*** Begin section ***

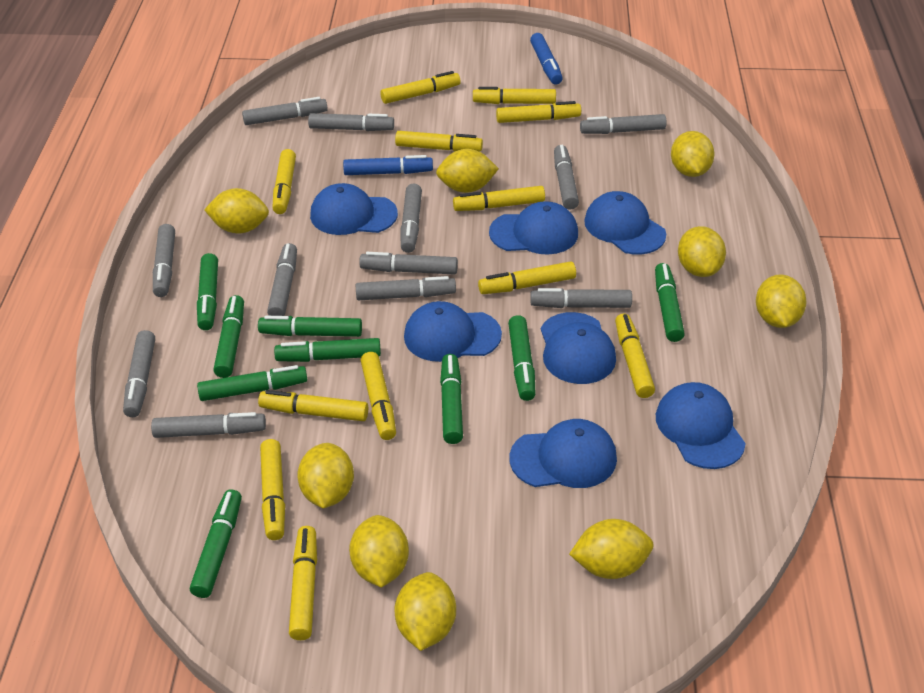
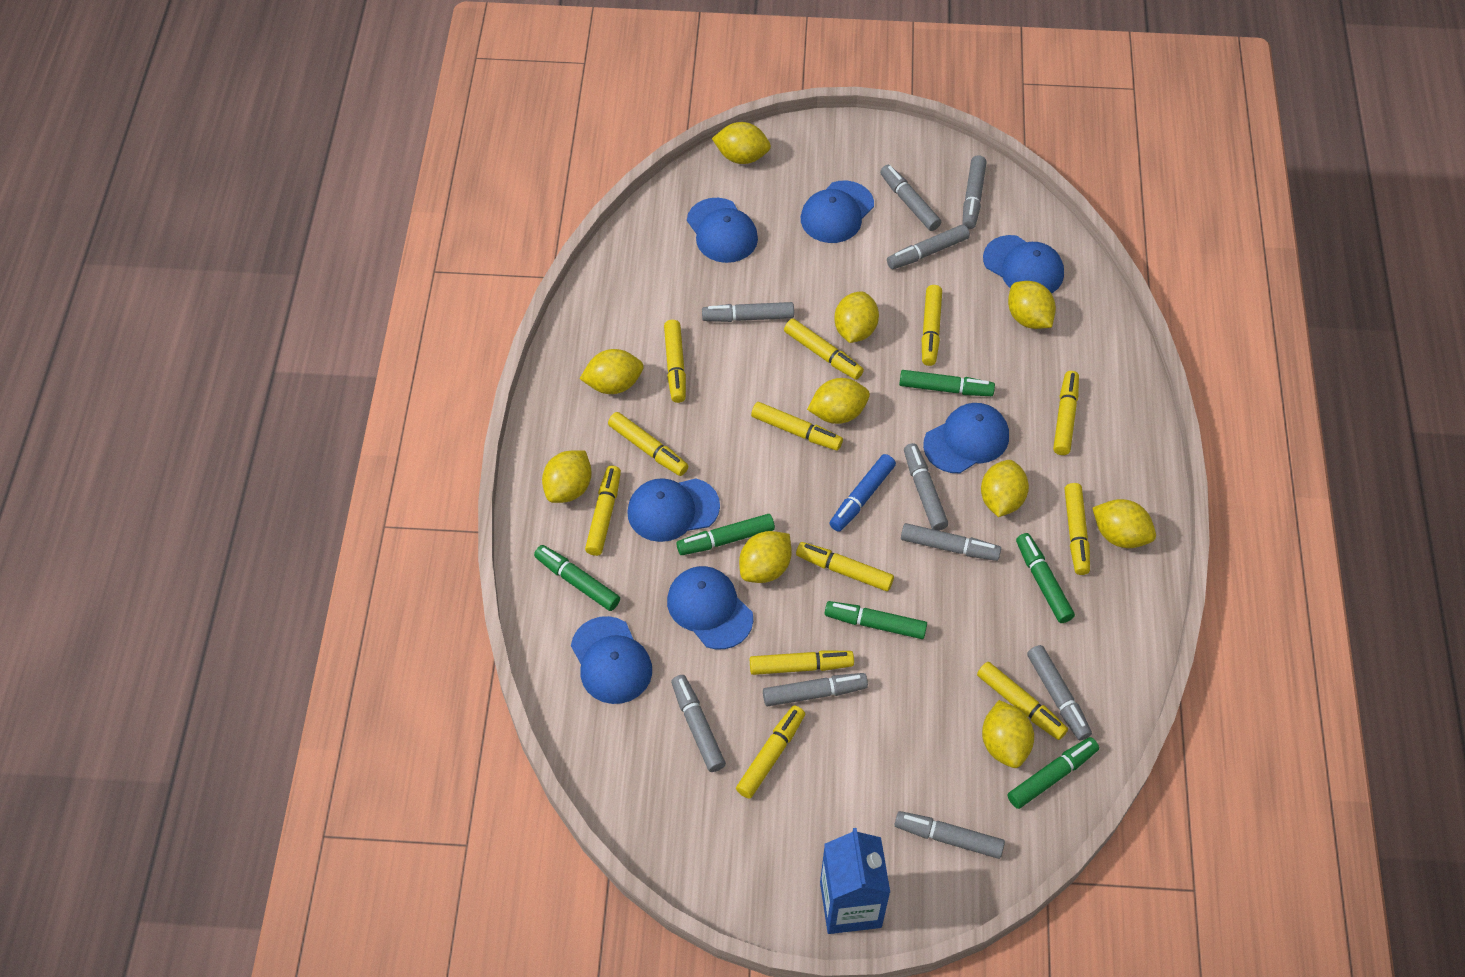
blue carton: 0 -> 1
blue marker: 2 -> 1
green marker: 9 -> 6
grey marker: 12 -> 10
yellow lemon: 9 -> 10

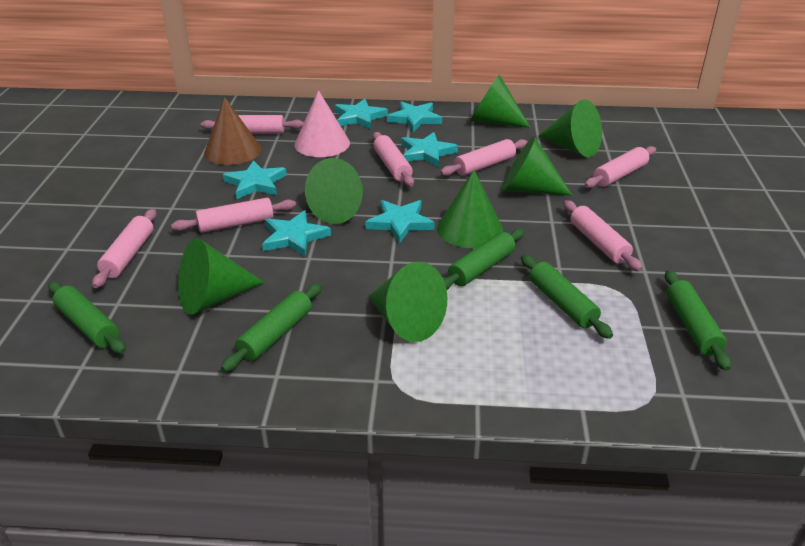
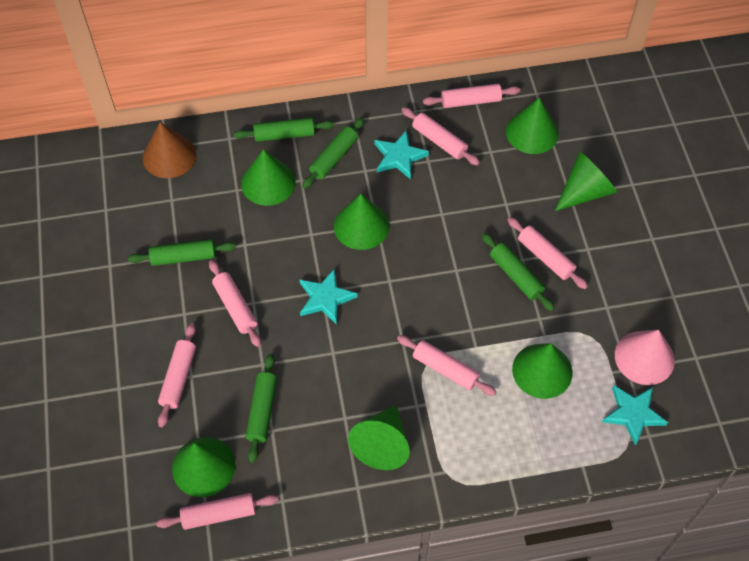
turquoise star: 6 -> 3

*** End section ***

§ YOUR INSTRUCTIONS
Within the material above, show every line that includes "marker".

§ COMPLETED EXERCISE
blue marker: 2 -> 1
green marker: 9 -> 6
grey marker: 12 -> 10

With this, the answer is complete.